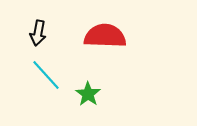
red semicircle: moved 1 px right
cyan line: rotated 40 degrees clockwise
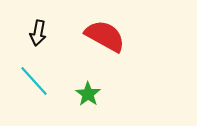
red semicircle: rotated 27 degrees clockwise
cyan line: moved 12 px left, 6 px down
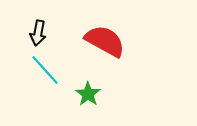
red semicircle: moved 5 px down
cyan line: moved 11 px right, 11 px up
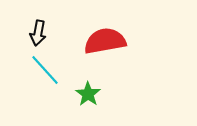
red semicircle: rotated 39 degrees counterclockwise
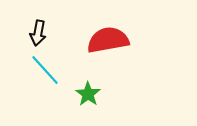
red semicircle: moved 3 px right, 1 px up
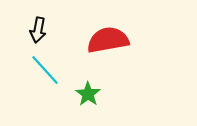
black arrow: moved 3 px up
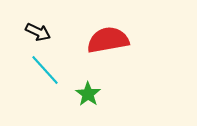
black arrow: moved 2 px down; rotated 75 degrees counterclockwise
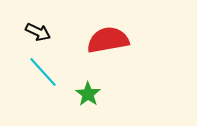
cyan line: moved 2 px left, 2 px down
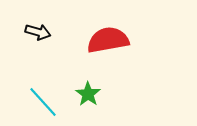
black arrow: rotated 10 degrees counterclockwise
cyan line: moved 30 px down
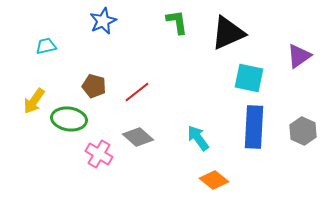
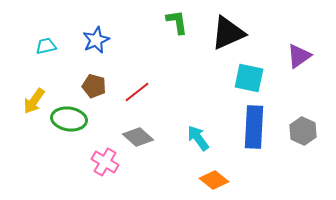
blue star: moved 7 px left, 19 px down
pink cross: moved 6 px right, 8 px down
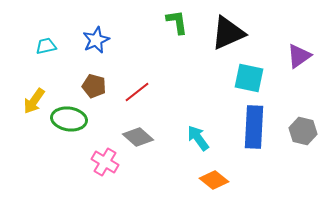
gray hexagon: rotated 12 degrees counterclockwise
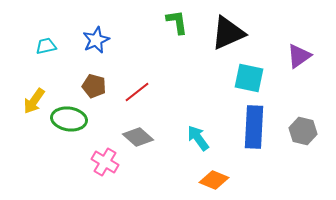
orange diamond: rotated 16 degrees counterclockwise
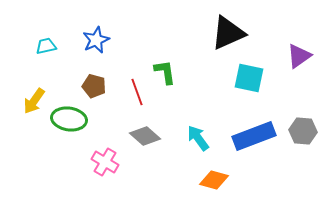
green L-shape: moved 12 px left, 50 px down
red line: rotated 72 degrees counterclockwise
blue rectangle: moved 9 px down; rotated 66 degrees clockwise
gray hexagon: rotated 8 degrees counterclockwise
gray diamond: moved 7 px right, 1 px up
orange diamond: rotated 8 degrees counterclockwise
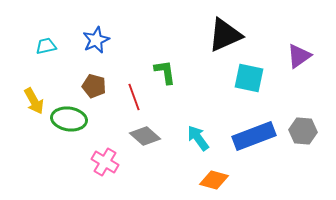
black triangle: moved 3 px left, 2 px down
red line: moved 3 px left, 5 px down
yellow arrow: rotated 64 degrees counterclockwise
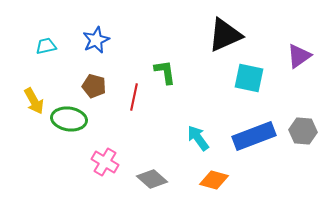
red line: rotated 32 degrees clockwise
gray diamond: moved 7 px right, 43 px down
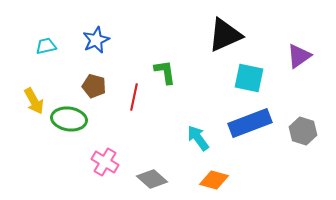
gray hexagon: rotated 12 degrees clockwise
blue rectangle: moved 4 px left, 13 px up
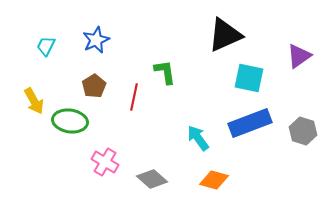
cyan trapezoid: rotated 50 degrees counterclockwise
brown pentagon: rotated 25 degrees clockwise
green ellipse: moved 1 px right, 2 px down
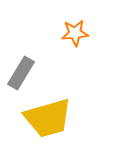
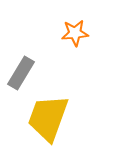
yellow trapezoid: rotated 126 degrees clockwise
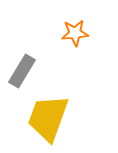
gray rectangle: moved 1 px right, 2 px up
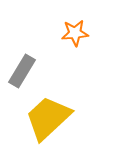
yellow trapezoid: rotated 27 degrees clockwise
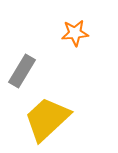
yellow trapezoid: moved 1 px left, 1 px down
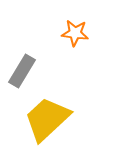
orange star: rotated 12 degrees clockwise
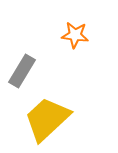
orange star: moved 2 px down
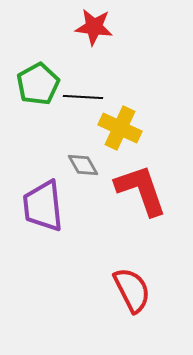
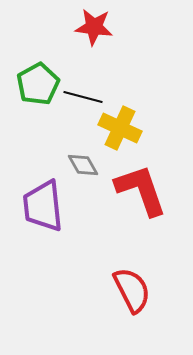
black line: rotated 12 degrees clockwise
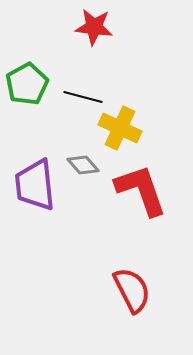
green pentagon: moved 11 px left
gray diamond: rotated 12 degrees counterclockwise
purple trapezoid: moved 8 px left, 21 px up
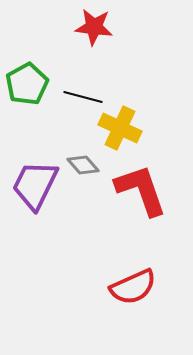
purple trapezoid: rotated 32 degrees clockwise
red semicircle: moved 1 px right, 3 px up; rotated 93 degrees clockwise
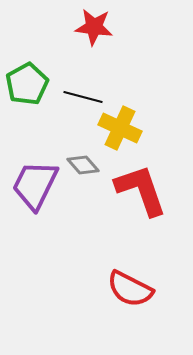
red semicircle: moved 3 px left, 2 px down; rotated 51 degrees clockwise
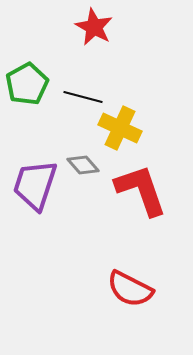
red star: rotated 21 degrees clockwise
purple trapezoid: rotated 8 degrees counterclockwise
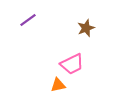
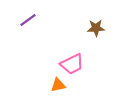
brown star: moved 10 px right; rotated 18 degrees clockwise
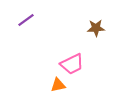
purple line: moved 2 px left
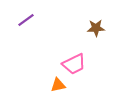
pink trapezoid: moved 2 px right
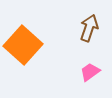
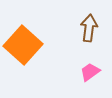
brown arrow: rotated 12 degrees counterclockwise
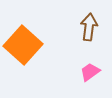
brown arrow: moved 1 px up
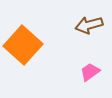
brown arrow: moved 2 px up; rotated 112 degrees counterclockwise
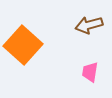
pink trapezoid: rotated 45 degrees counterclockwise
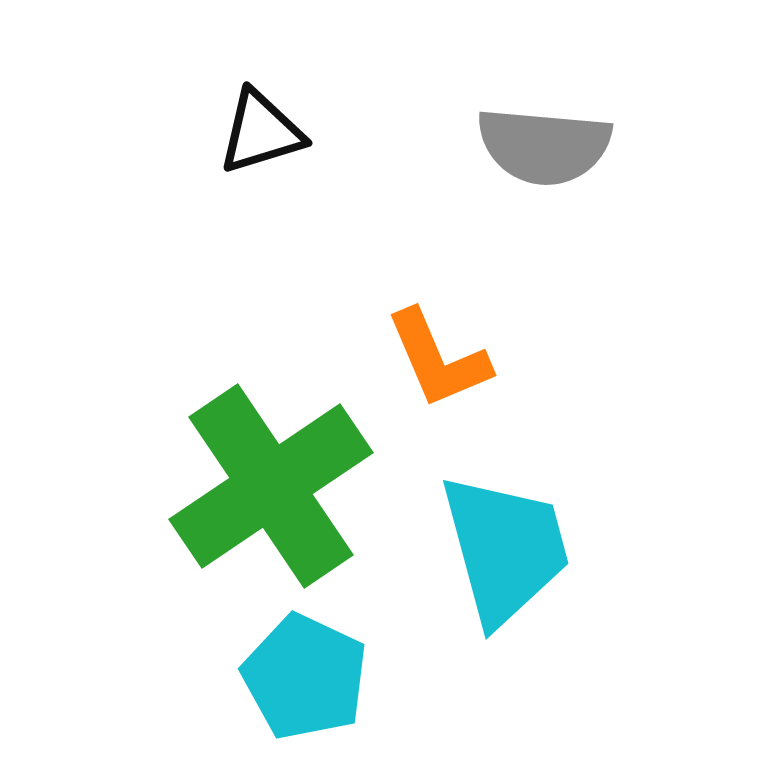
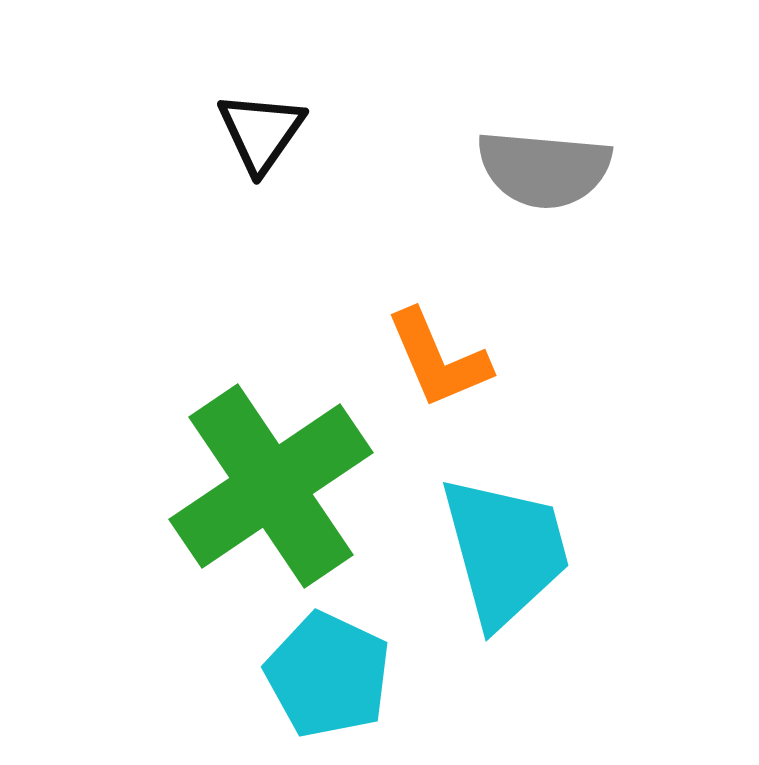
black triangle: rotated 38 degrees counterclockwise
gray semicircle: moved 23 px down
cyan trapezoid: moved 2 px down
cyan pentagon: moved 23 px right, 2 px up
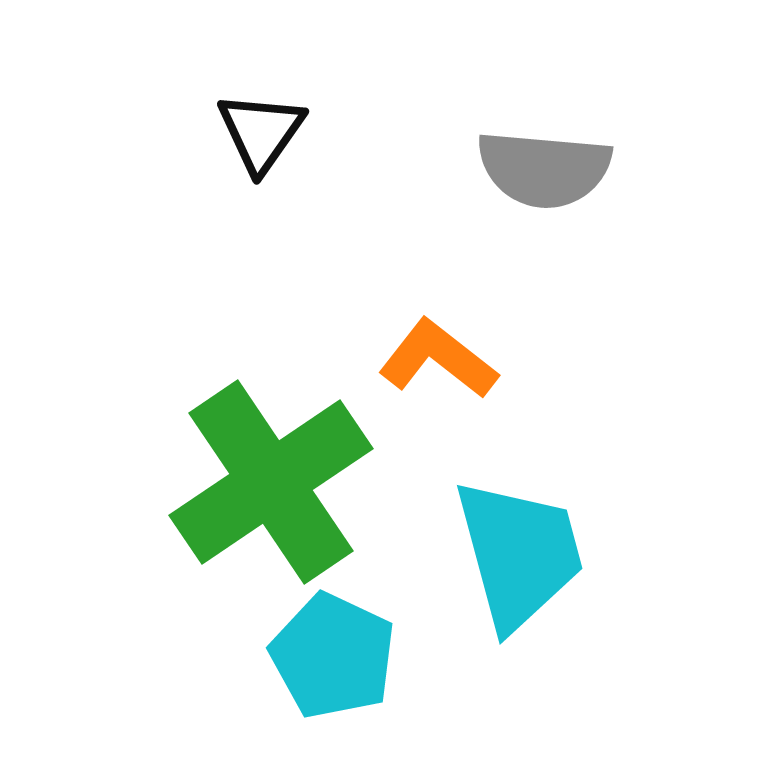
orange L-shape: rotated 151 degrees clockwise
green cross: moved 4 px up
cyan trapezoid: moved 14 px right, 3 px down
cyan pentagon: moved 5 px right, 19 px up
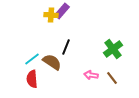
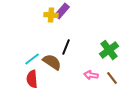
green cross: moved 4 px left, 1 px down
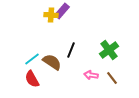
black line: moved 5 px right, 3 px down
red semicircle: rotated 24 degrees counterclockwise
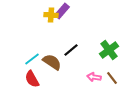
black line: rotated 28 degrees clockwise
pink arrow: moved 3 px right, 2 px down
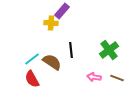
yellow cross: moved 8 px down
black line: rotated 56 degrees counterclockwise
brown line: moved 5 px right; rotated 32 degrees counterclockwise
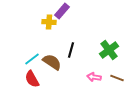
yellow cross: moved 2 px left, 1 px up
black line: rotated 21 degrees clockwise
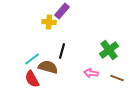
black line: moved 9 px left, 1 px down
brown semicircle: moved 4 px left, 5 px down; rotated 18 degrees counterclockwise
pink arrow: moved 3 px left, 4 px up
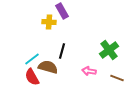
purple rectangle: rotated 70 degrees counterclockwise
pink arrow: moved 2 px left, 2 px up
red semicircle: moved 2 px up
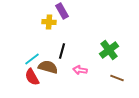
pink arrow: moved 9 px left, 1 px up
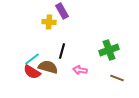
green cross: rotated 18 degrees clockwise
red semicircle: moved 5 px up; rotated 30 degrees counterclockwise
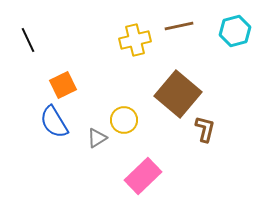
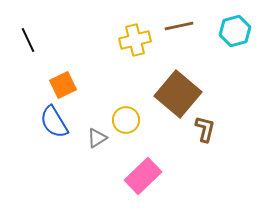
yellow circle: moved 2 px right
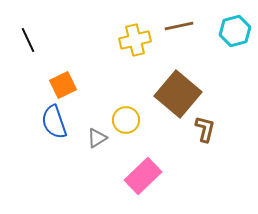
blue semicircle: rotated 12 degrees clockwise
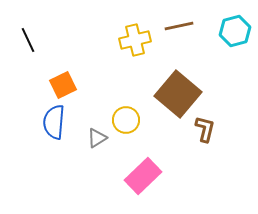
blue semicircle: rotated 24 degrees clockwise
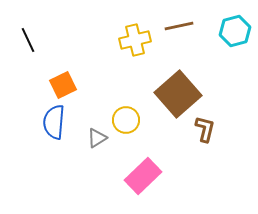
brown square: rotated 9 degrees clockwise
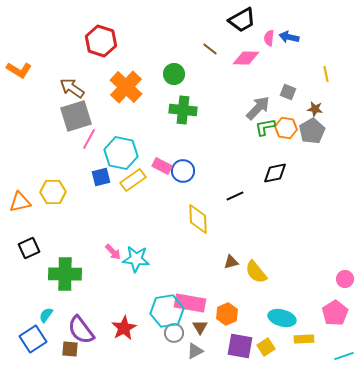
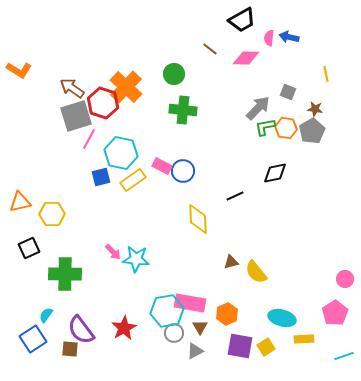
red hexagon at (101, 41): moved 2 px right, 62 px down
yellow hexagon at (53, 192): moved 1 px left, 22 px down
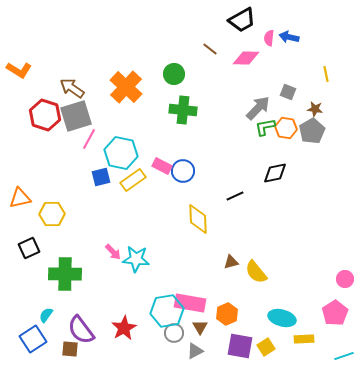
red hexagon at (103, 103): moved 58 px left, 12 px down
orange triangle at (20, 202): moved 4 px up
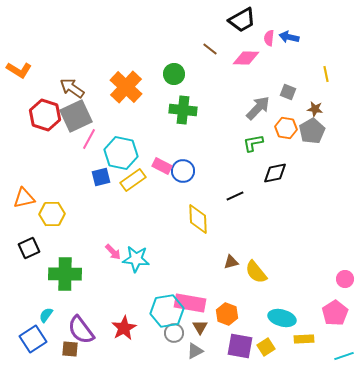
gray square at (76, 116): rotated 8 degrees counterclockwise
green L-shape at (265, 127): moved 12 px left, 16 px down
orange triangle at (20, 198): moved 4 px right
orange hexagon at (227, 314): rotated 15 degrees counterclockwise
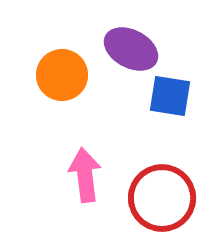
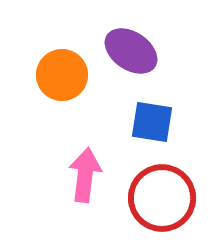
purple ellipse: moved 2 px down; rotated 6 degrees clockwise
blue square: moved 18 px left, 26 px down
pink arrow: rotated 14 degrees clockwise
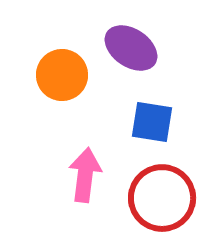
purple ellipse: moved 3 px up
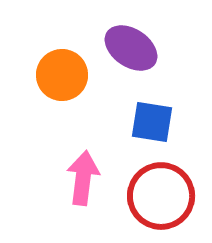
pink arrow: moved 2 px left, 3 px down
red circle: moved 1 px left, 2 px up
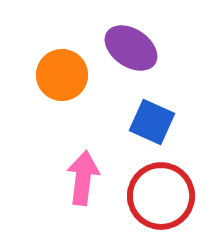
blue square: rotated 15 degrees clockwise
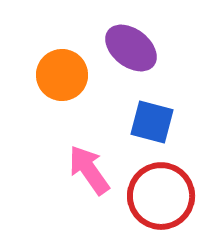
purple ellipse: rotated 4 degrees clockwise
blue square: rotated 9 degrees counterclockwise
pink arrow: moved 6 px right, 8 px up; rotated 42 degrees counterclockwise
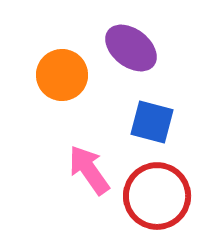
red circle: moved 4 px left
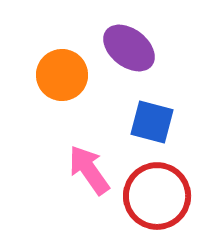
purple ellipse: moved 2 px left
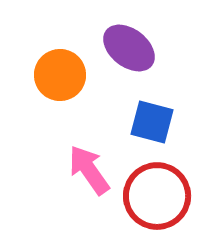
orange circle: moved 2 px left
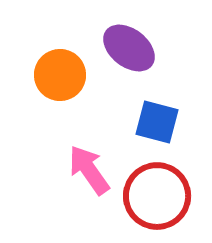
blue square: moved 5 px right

----

WORK TO BE COMPLETED » Please print every line of the listing above verbatim, leaving out the picture lines.

COMPLETE ANSWER »
red semicircle: moved 1 px right
cyan line: rotated 40 degrees clockwise
red semicircle: rotated 27 degrees clockwise
cyan line: moved 12 px left, 6 px down
red semicircle: moved 5 px down
cyan line: moved 11 px right, 11 px up
red semicircle: rotated 39 degrees counterclockwise
red semicircle: moved 3 px right, 1 px up
black arrow: moved 3 px up
black arrow: moved 2 px down; rotated 75 degrees counterclockwise
cyan line: moved 2 px left, 2 px down
black arrow: rotated 10 degrees counterclockwise
cyan line: moved 30 px down
blue star: moved 7 px left, 19 px down
pink cross: moved 6 px right, 8 px down
gray hexagon: rotated 12 degrees counterclockwise
orange diamond: rotated 16 degrees counterclockwise
green L-shape: moved 12 px left, 50 px down
red line: rotated 72 degrees counterclockwise
blue rectangle: moved 9 px down; rotated 66 degrees clockwise
gray hexagon: rotated 8 degrees counterclockwise
gray diamond: moved 7 px right, 1 px up
orange diamond: rotated 8 degrees counterclockwise
black triangle: moved 3 px left, 2 px down
red line: moved 3 px left, 5 px down
yellow arrow: rotated 64 degrees counterclockwise
red line: rotated 32 degrees clockwise
gray diamond: moved 7 px right, 43 px down
gray hexagon: rotated 12 degrees clockwise
blue rectangle: moved 4 px left, 13 px up
cyan trapezoid: rotated 50 degrees counterclockwise
brown pentagon: rotated 25 degrees clockwise
green ellipse: moved 1 px right, 2 px down
yellow trapezoid: rotated 126 degrees clockwise
gray rectangle: moved 1 px right, 2 px up
yellow trapezoid: rotated 27 degrees clockwise
yellow trapezoid: moved 1 px left, 1 px down
orange star: rotated 12 degrees clockwise
orange star: moved 2 px down
black line: rotated 12 degrees clockwise
green pentagon: moved 11 px left
gray diamond: rotated 12 degrees counterclockwise
purple trapezoid: moved 8 px left, 21 px up
purple trapezoid: rotated 32 degrees clockwise
red semicircle: moved 1 px right, 3 px up; rotated 93 degrees clockwise
red semicircle: moved 3 px left, 2 px down; rotated 51 degrees clockwise
red star: rotated 21 degrees clockwise
purple trapezoid: rotated 8 degrees counterclockwise
brown star: moved 10 px right; rotated 18 degrees clockwise
purple line: moved 2 px left
pink trapezoid: moved 2 px right
brown arrow: rotated 12 degrees counterclockwise
brown arrow: moved 1 px up
brown arrow: moved 2 px up; rotated 112 degrees counterclockwise
pink trapezoid: rotated 45 degrees counterclockwise
black triangle: rotated 38 degrees counterclockwise
gray semicircle: moved 23 px down
cyan trapezoid: moved 2 px down
cyan pentagon: moved 23 px right, 2 px up
orange L-shape: rotated 151 degrees clockwise
green cross: moved 4 px up
cyan trapezoid: moved 14 px right, 3 px down
cyan pentagon: moved 5 px right, 19 px up
green cross: moved 4 px left, 1 px down
black line: moved 5 px right, 3 px down
red semicircle: rotated 24 degrees counterclockwise
black line: rotated 28 degrees clockwise
pink arrow: moved 3 px right, 2 px down
yellow cross: moved 8 px down
black line: rotated 56 degrees counterclockwise
brown line: moved 5 px right; rotated 32 degrees counterclockwise
yellow cross: moved 2 px left, 1 px up
black line: rotated 21 degrees clockwise
black line: moved 9 px left, 1 px down
brown semicircle: moved 4 px left, 5 px down; rotated 18 degrees counterclockwise
pink arrow: moved 3 px left, 4 px up
purple rectangle: rotated 70 degrees counterclockwise
pink arrow: moved 2 px left, 2 px up
red semicircle: moved 2 px up
pink arrow: moved 9 px left, 1 px up
green cross: rotated 18 degrees clockwise
red semicircle: moved 5 px up; rotated 30 degrees counterclockwise
yellow circle: moved 2 px right
blue semicircle: rotated 12 degrees clockwise
blue semicircle: rotated 24 degrees clockwise
brown square: rotated 9 degrees clockwise
red hexagon at (101, 41): moved 2 px right, 62 px down
yellow hexagon at (53, 192): moved 1 px left, 22 px down
red hexagon at (103, 103): moved 58 px left, 12 px down
orange triangle at (20, 202): moved 4 px up
gray square at (76, 116): rotated 8 degrees counterclockwise
green L-shape at (265, 127): moved 12 px left, 16 px down
orange triangle at (20, 198): moved 4 px right
orange hexagon at (227, 314): rotated 15 degrees counterclockwise
purple ellipse: moved 2 px down; rotated 6 degrees clockwise
blue square: moved 18 px left, 26 px down
pink arrow: rotated 14 degrees clockwise
purple ellipse: moved 3 px up
pink arrow: moved 2 px left, 3 px down
red circle: moved 1 px left, 2 px up
blue square: rotated 15 degrees clockwise
purple ellipse: rotated 4 degrees clockwise
blue square: rotated 9 degrees counterclockwise
pink arrow: moved 6 px right, 8 px up; rotated 42 degrees counterclockwise
red circle: moved 4 px left
purple ellipse: moved 2 px left
orange circle: moved 2 px left
blue square: moved 5 px right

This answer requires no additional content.